**Work instruction:** Each line below is to be repeated exactly; any picture is to be left out.

[Collection entries]
------

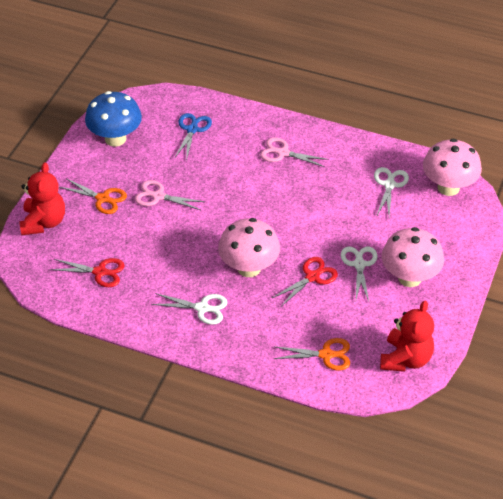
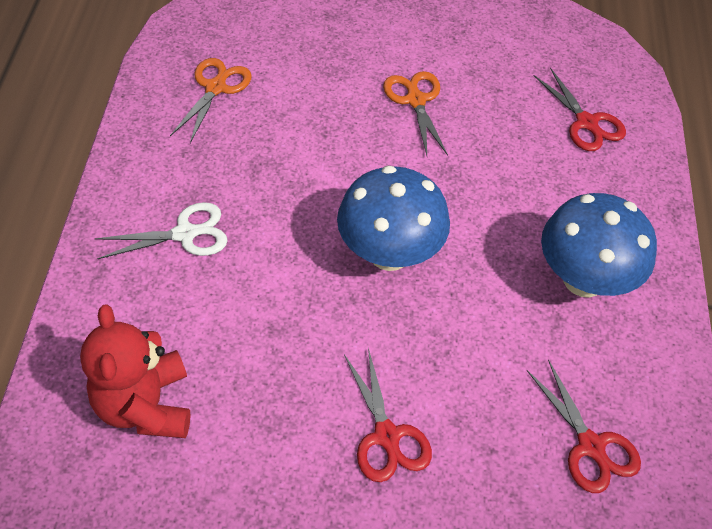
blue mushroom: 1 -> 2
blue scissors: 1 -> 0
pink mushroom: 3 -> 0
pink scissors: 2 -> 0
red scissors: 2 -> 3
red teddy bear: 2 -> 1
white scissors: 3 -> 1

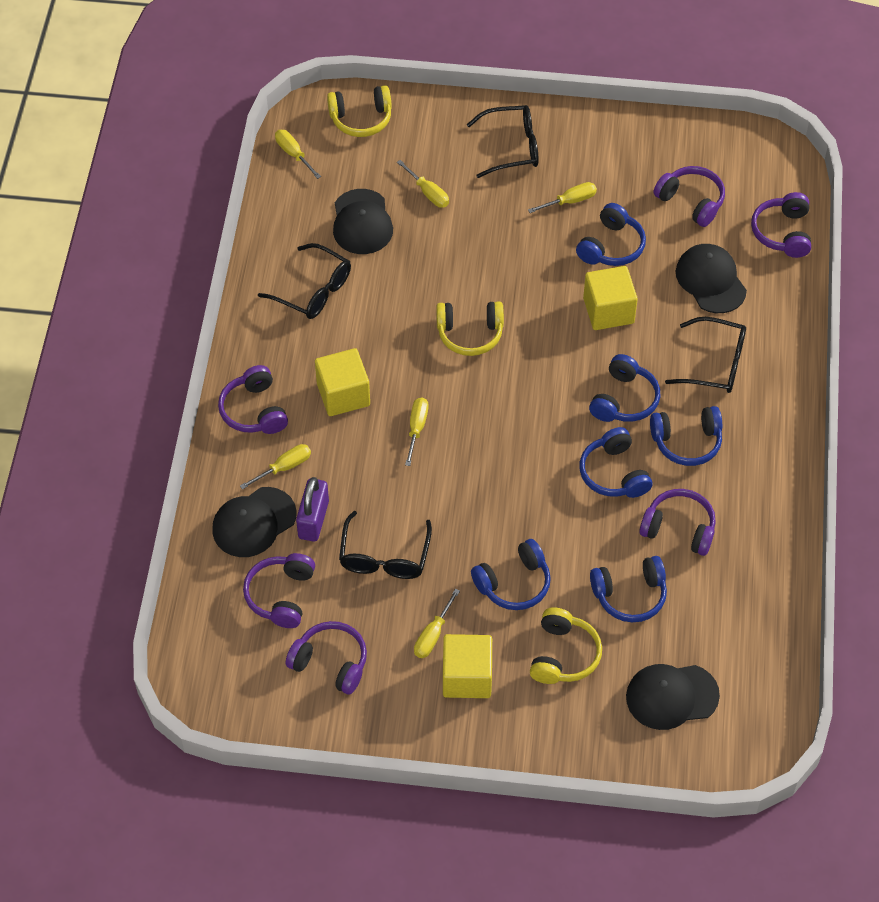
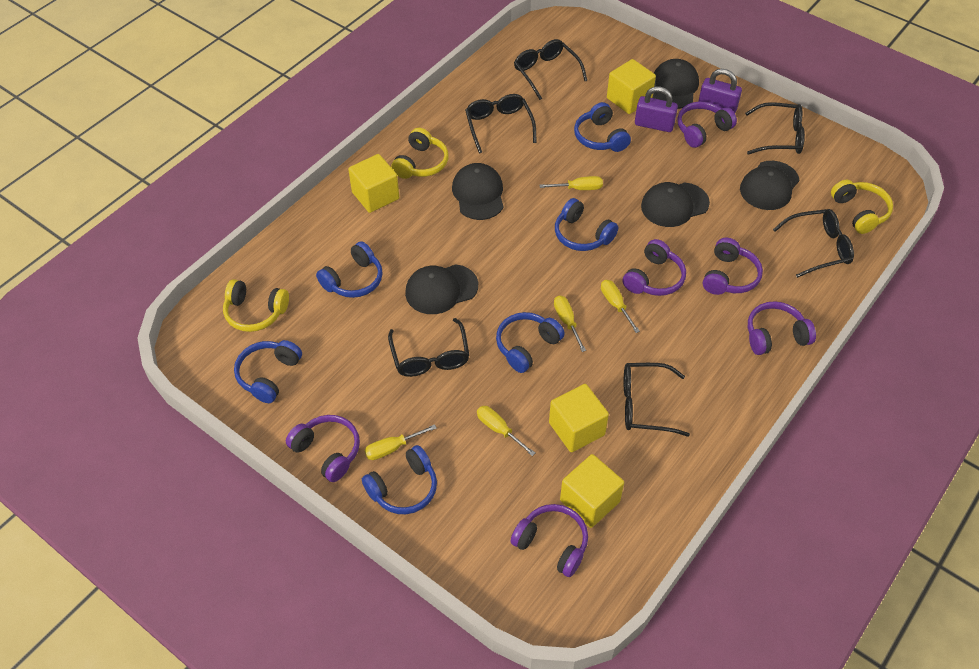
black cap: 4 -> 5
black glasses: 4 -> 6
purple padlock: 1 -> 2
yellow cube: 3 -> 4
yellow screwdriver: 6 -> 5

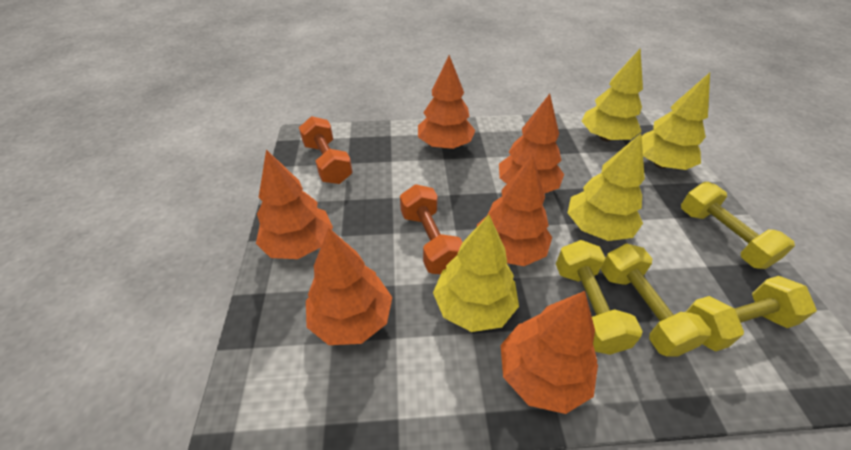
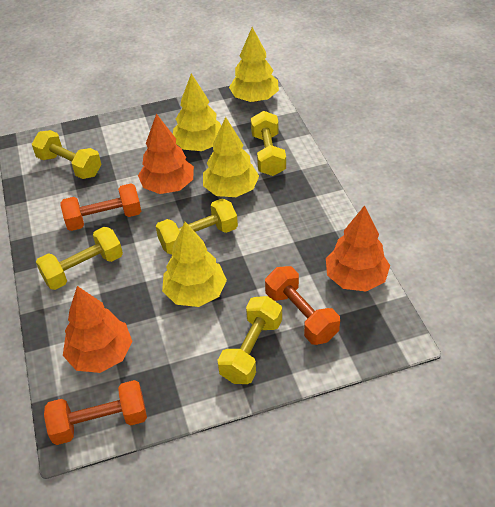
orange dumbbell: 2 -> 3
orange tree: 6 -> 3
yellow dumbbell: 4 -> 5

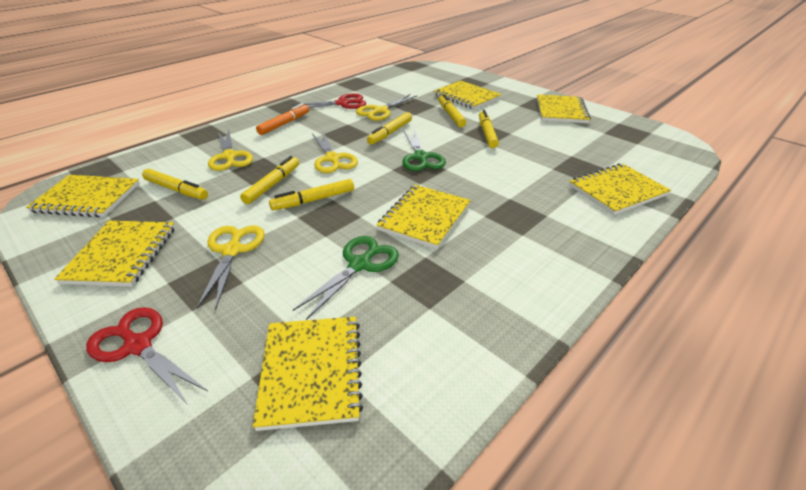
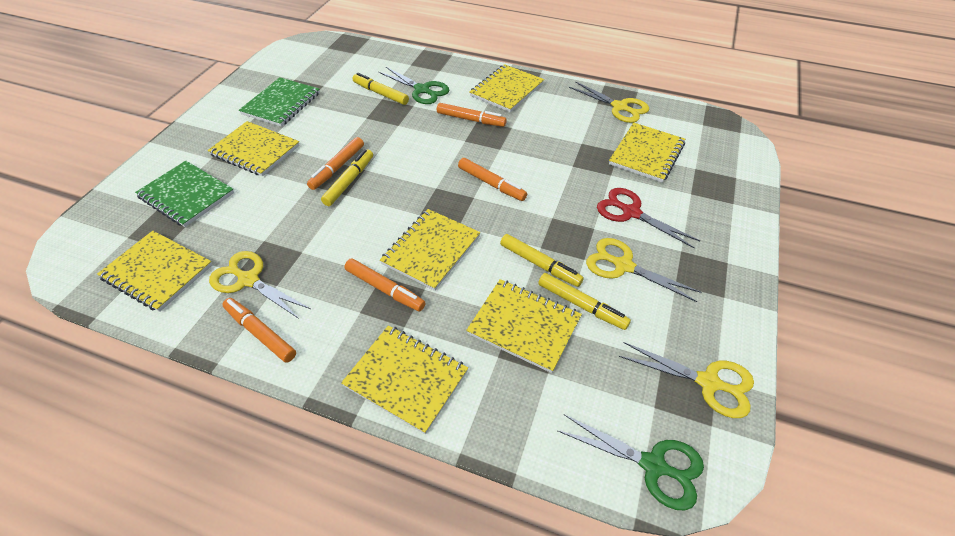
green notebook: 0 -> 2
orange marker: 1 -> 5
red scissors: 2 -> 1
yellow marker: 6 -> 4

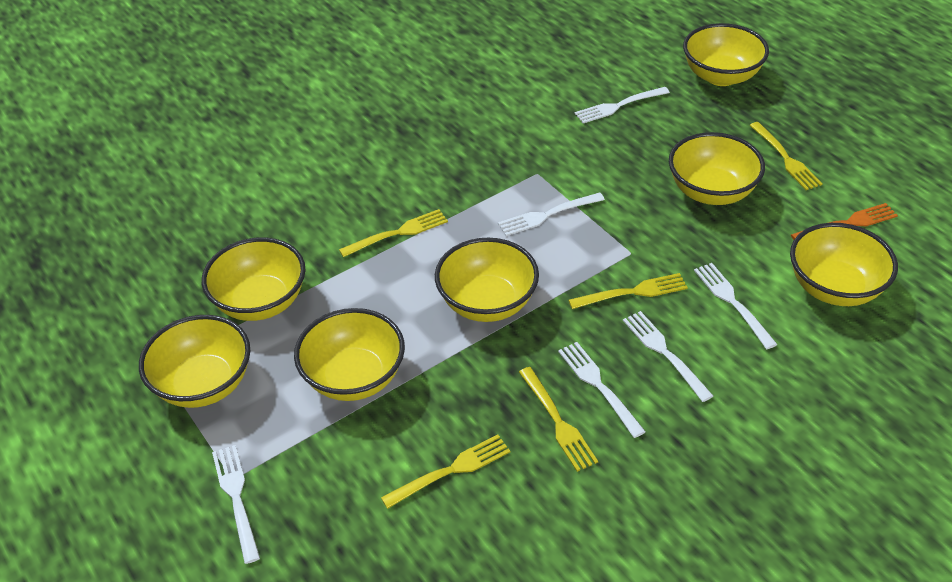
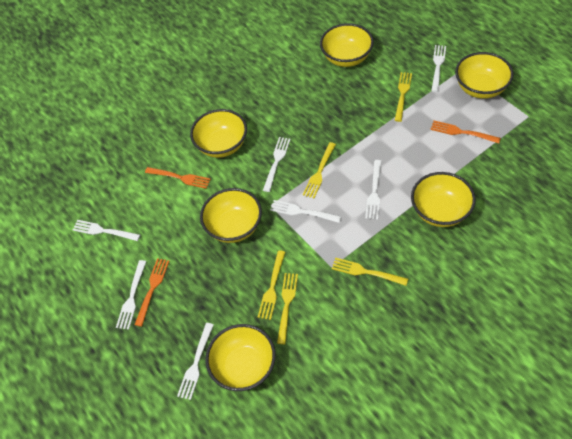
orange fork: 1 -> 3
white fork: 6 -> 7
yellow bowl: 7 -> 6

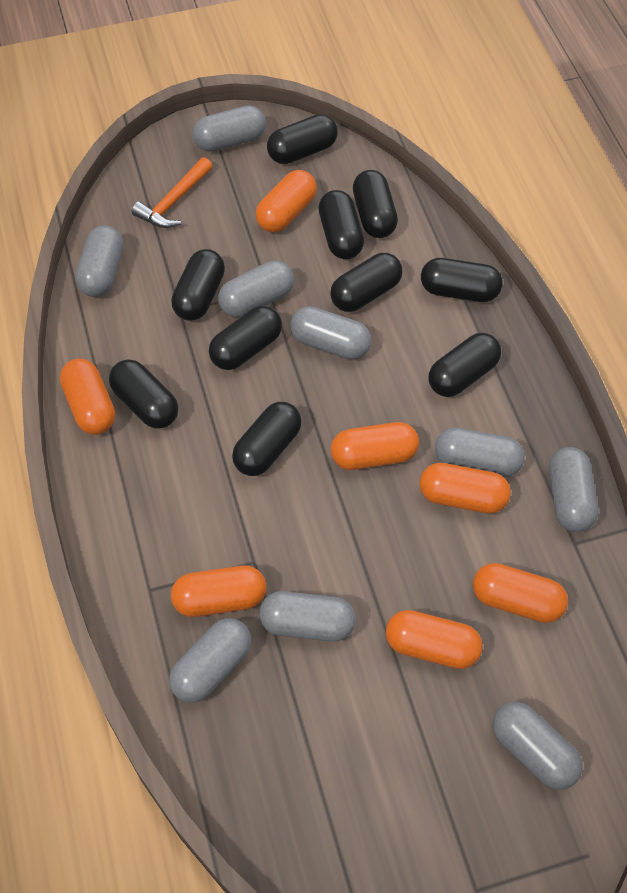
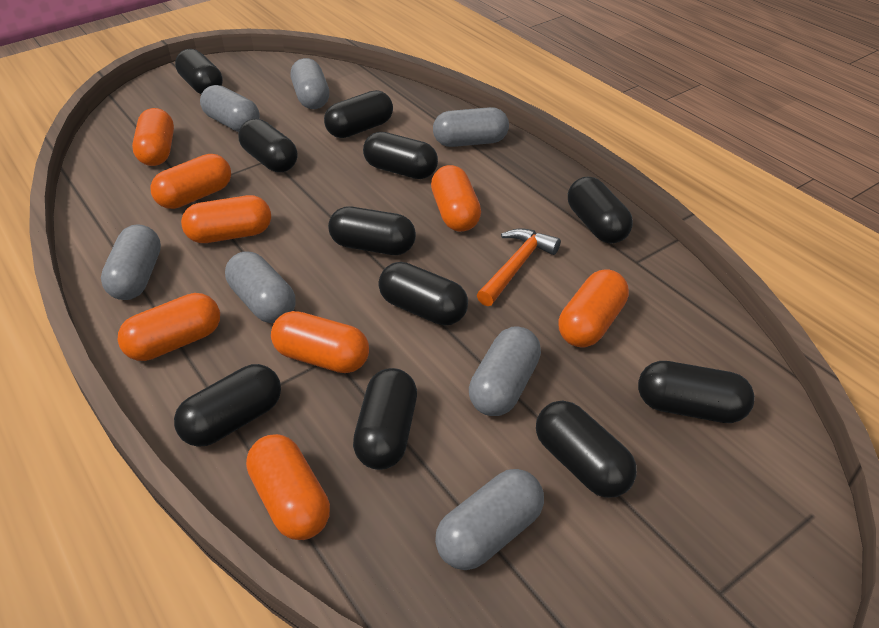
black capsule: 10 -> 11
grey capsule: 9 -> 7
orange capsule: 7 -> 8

------

**Exercise output:**
blue mushroom: 1 -> 2
blue scissors: 1 -> 0
pink mushroom: 3 -> 0
pink scissors: 2 -> 0
red scissors: 2 -> 3
red teddy bear: 2 -> 1
white scissors: 3 -> 1

black cap: 4 -> 5
black glasses: 4 -> 6
purple padlock: 1 -> 2
yellow cube: 3 -> 4
yellow screwdriver: 6 -> 5

orange dumbbell: 2 -> 3
orange tree: 6 -> 3
yellow dumbbell: 4 -> 5

green notebook: 0 -> 2
orange marker: 1 -> 5
red scissors: 2 -> 1
yellow marker: 6 -> 4

orange fork: 1 -> 3
white fork: 6 -> 7
yellow bowl: 7 -> 6

black capsule: 10 -> 11
grey capsule: 9 -> 7
orange capsule: 7 -> 8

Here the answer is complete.